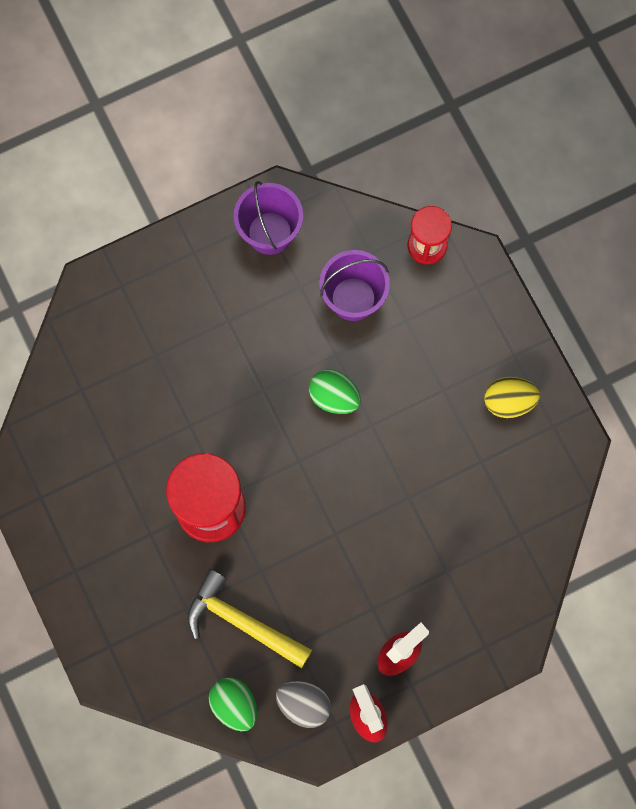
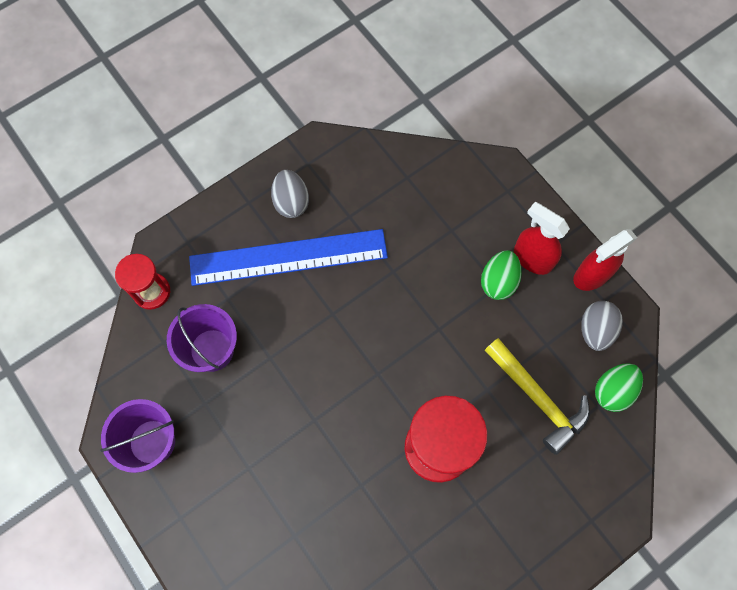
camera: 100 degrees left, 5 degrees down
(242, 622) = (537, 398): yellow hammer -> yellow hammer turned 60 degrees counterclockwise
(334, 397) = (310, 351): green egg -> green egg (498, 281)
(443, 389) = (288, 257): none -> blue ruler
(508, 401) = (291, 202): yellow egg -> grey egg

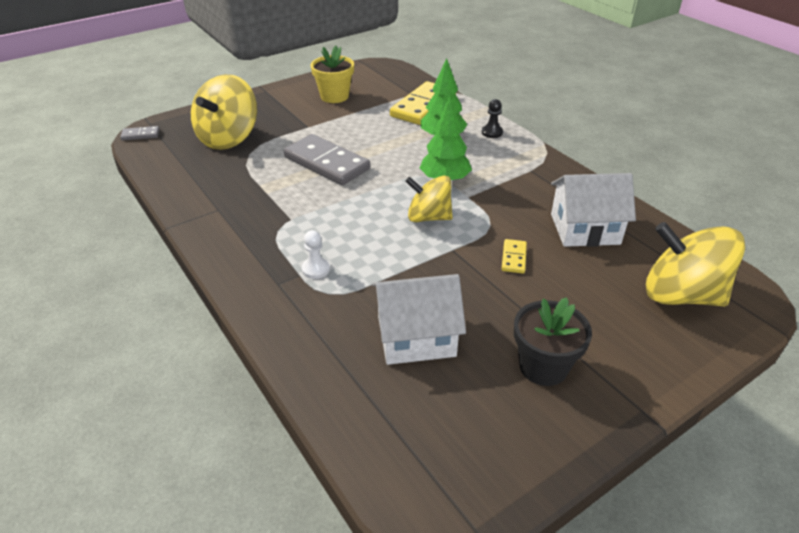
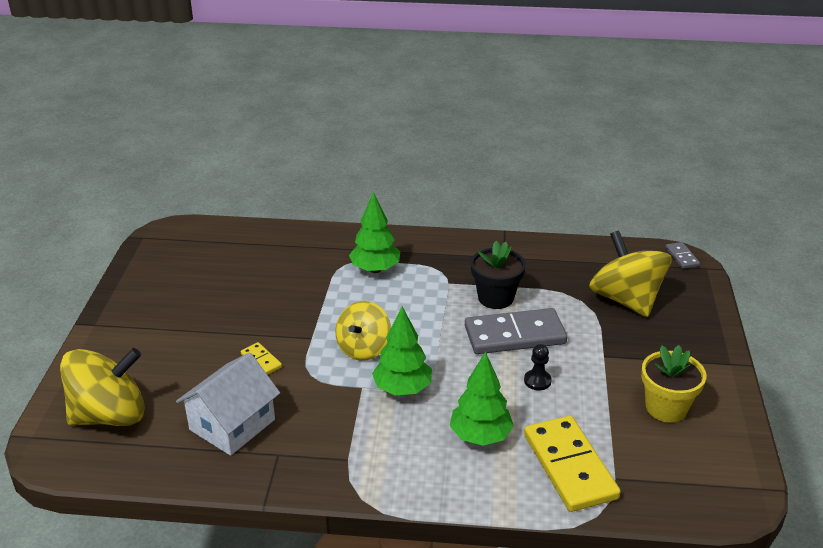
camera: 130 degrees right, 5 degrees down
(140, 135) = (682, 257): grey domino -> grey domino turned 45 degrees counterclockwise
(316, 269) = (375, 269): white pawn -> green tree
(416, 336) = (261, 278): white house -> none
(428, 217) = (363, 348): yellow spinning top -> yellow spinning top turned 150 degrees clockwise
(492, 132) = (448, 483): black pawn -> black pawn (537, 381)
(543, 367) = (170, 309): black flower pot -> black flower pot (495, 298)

» **WORK ITEM**: With the pictures removed, set down every line of the listing above exactly.

» **ANSWER BOX**:
camera: 100 degrees left, 5 degrees down
(242, 622) = (537, 398): yellow hammer -> yellow hammer turned 60 degrees counterclockwise
(334, 397) = (310, 351): green egg -> green egg (498, 281)
(443, 389) = (288, 257): none -> blue ruler
(508, 401) = (291, 202): yellow egg -> grey egg

camera: 130 degrees right, 5 degrees down
(140, 135) = (682, 257): grey domino -> grey domino turned 45 degrees counterclockwise
(316, 269) = (375, 269): white pawn -> green tree
(416, 336) = (261, 278): white house -> none
(428, 217) = (363, 348): yellow spinning top -> yellow spinning top turned 150 degrees clockwise
(492, 132) = (448, 483): black pawn -> black pawn (537, 381)
(543, 367) = (170, 309): black flower pot -> black flower pot (495, 298)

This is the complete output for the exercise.